EXERCISE DESCRIPTION >> The output should be every line below, retyped exactly, with no images.

RECORDS >>
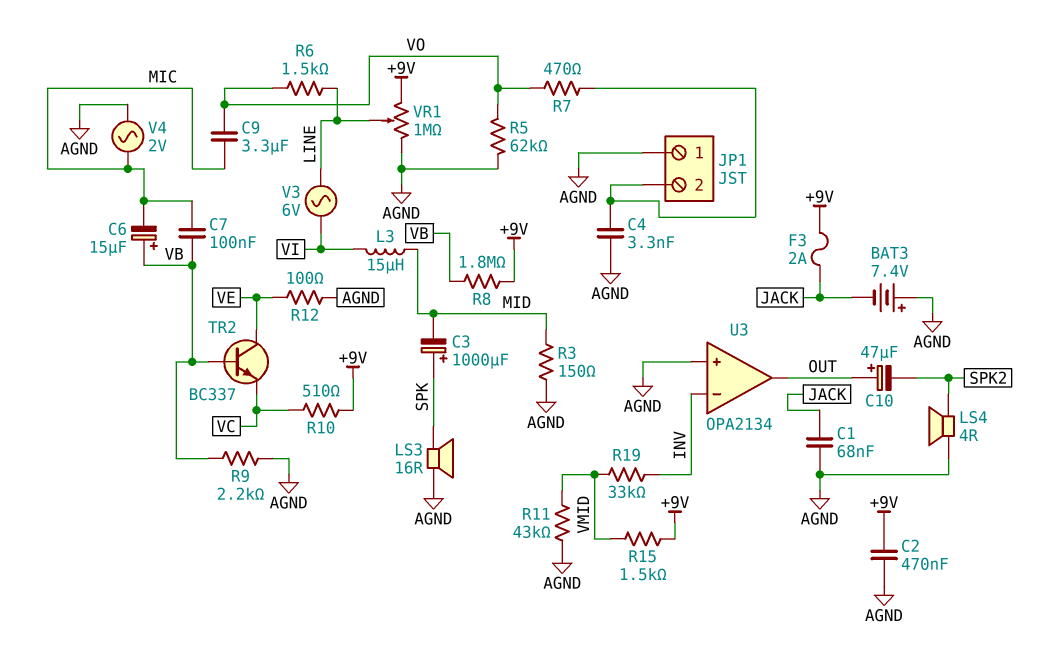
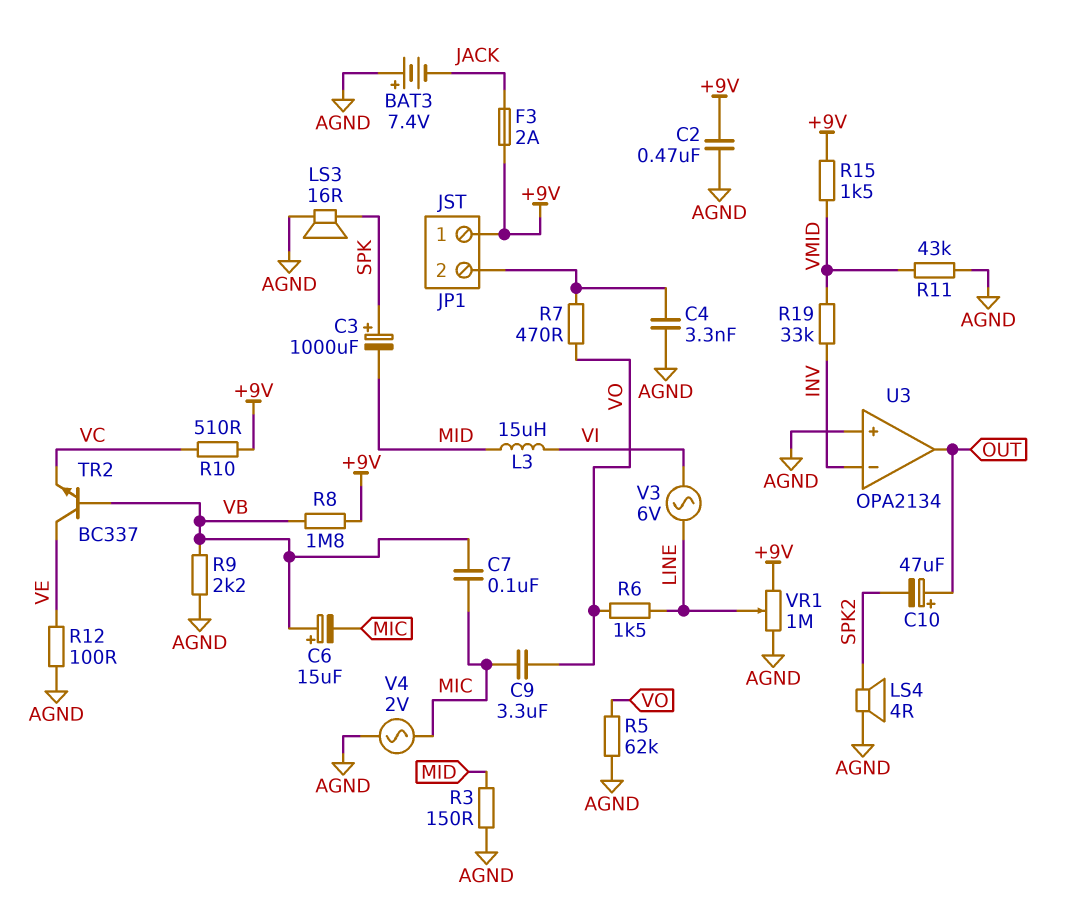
C1: 68nF (AGND, JACK) -> none
JP1 pin 1: AGND -> +9V

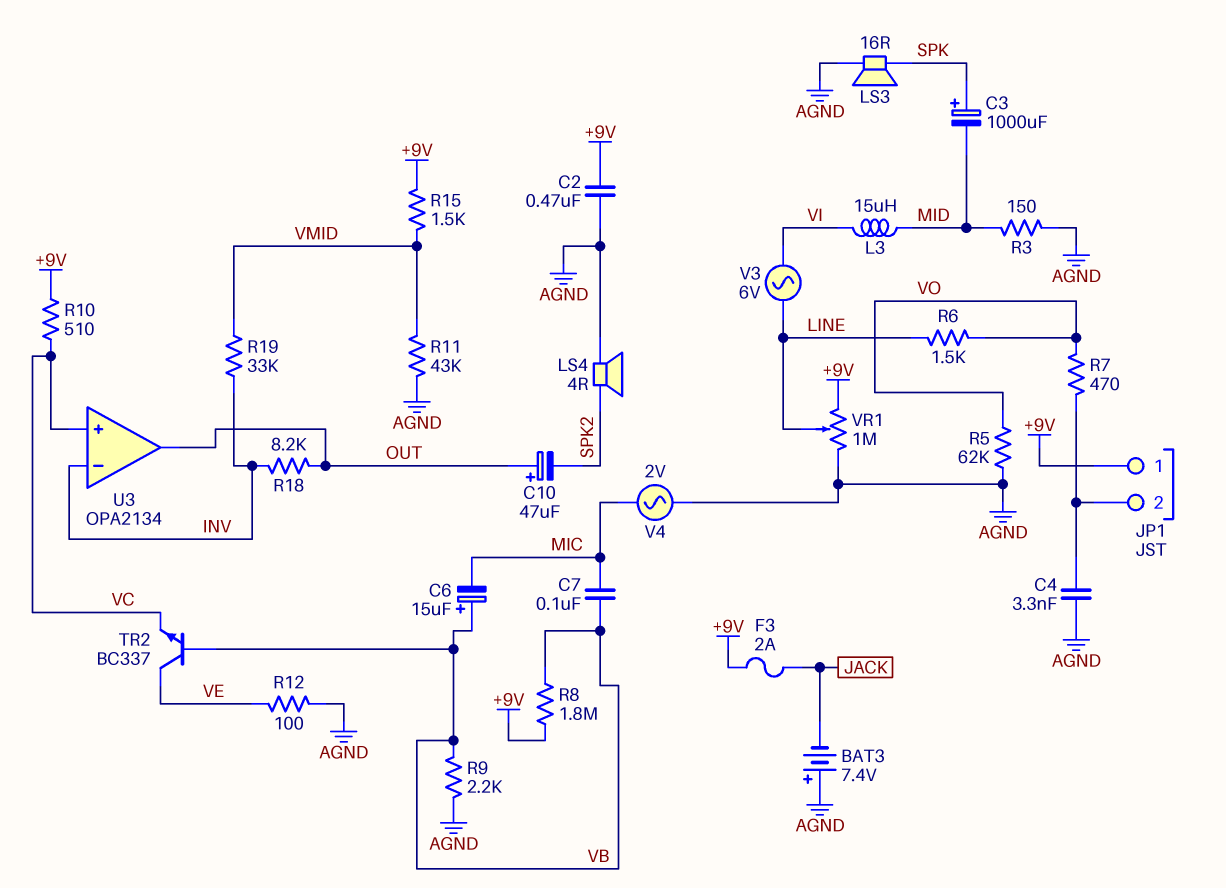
C9: 3.3uF (MIC, VO) -> none
R18: none -> 8.2k (INV, OUT)
U3 pin in+: AGND -> VC

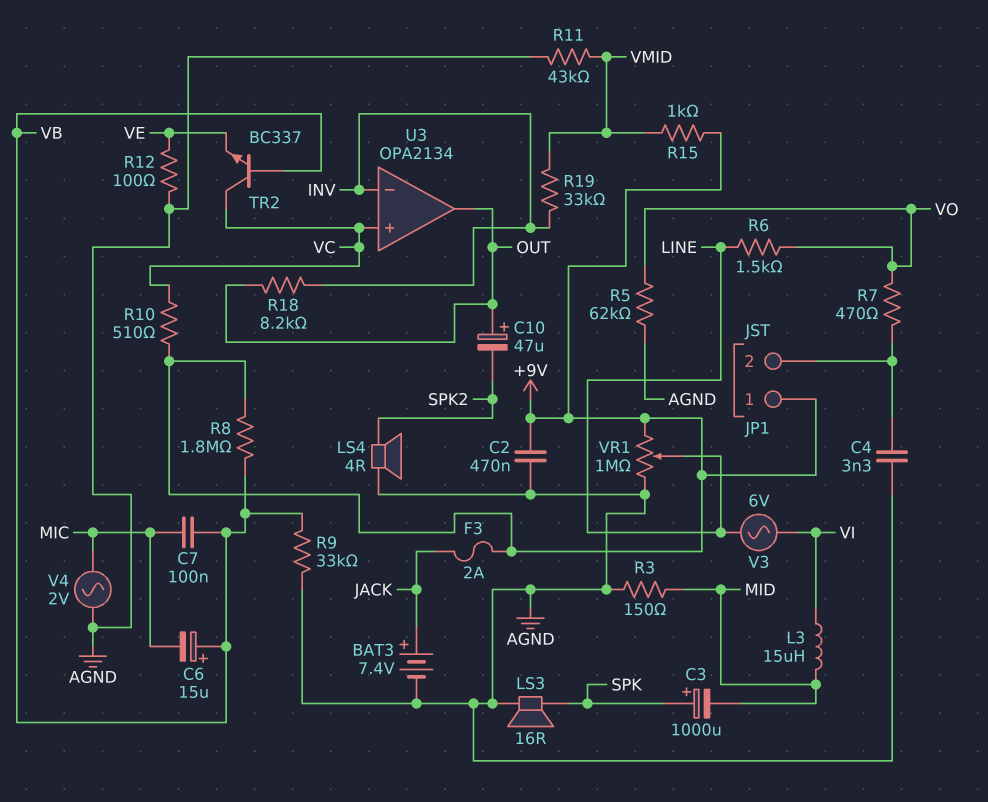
BAT3: 7.4V (plus AGND, minus JACK) -> 7.4V (plus JACK, minus AGND)
R9: 2.2k (AGND, VB) -> 33k (AGND, VB)
R15: 1.5k (+9V, VMID) -> 1k (+9V, VMID)
TR2: NPN BC337 (B VB, C VE, E VC) -> NPN BC337 (B VB, C VC, E VE)

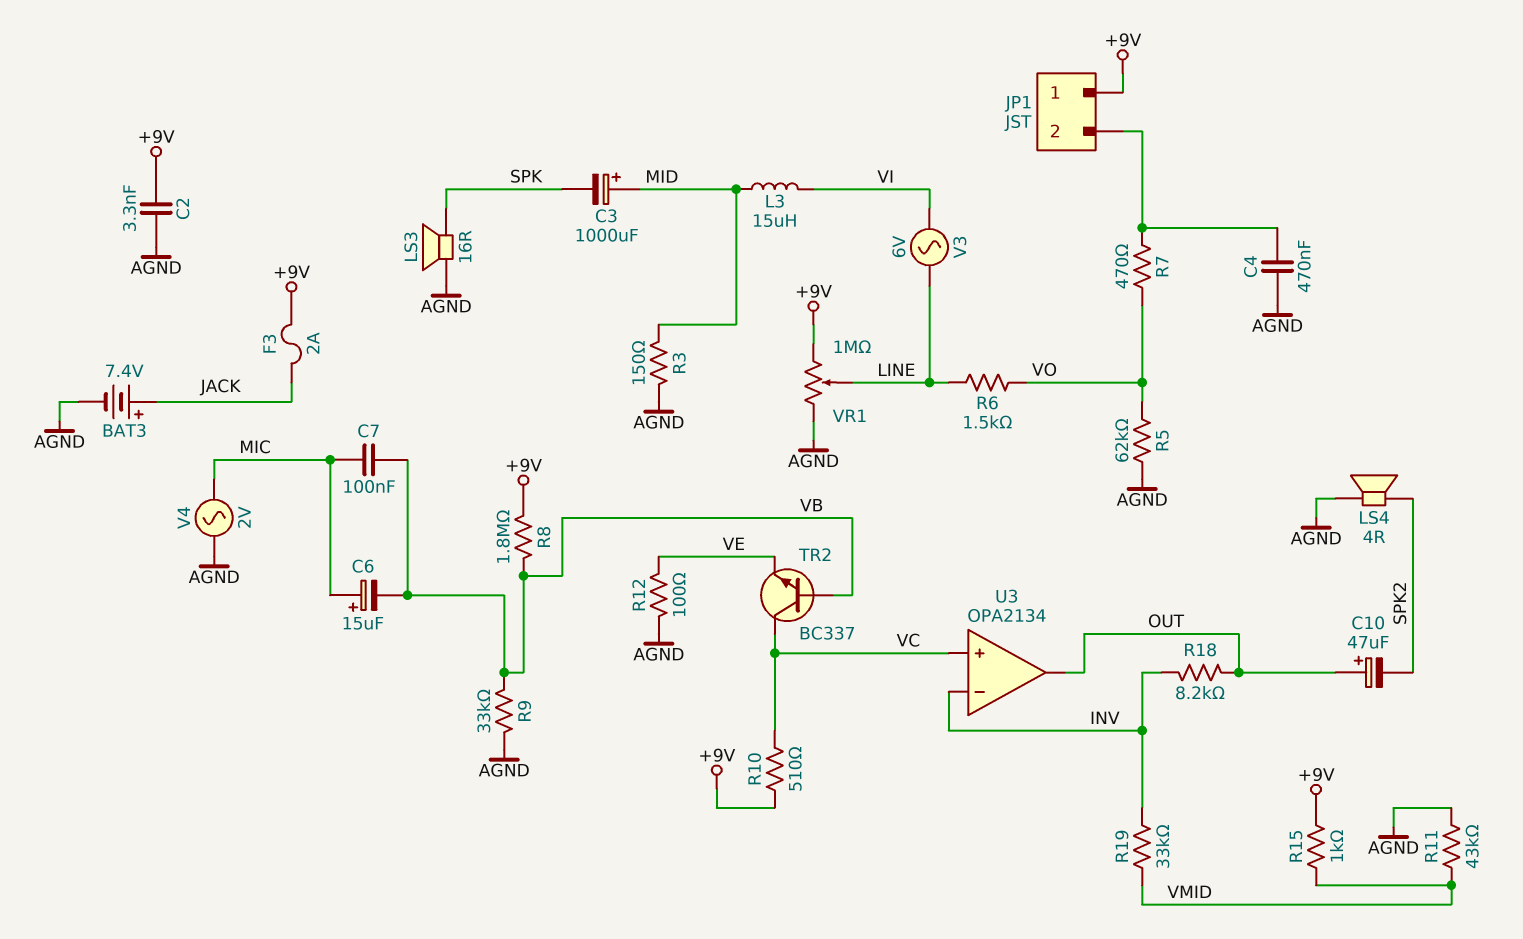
C2: 470nF (+9V, AGND) -> 3.3nF (+9V, AGND)
C3: 1000uF (plus SPK, minus MID) -> 1000uF (plus MID, minus SPK)
C4: 3.3nF (AGND, JP1/2) -> 470nF (AGND, JP1/2)
C6: 15uF (plus VB, minus MIC) -> 15uF (plus MIC, minus VB)

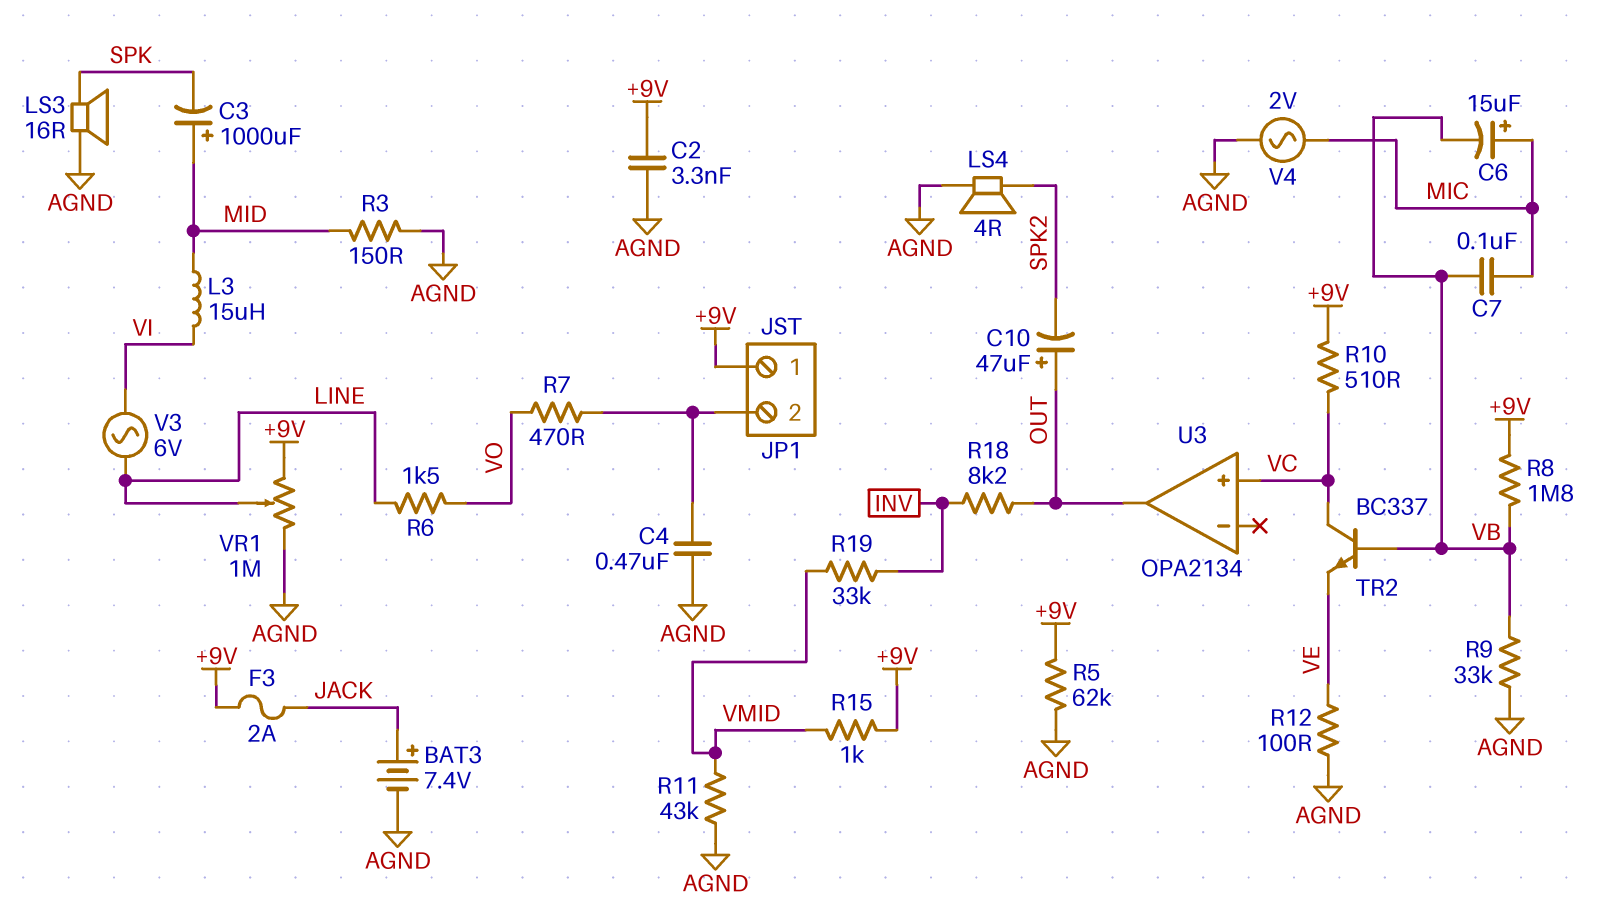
R5: 62k (AGND, VO) -> 62k (+9V, AGND)
U3 pin in-: INV -> none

RESULT OF THIS EXERCISE >>
C1: 68nF (AGND, JACK) -> none
JP1 pin 1: AGND -> +9V

C9: 3.3uF (MIC, VO) -> none
R18: none -> 8.2k (INV, OUT)
U3 pin in+: AGND -> VC

BAT3: 7.4V (plus AGND, minus JACK) -> 7.4V (plus JACK, minus AGND)
R9: 2.2k (AGND, VB) -> 33k (AGND, VB)
R15: 1.5k (+9V, VMID) -> 1k (+9V, VMID)
TR2: NPN BC337 (B VB, C VE, E VC) -> NPN BC337 (B VB, C VC, E VE)

C2: 470nF (+9V, AGND) -> 3.3nF (+9V, AGND)
C3: 1000uF (plus SPK, minus MID) -> 1000uF (plus MID, minus SPK)
C4: 3.3nF (AGND, JP1/2) -> 470nF (AGND, JP1/2)
C6: 15uF (plus VB, minus MIC) -> 15uF (plus MIC, minus VB)

R5: 62k (AGND, VO) -> 62k (+9V, AGND)
U3 pin in-: INV -> none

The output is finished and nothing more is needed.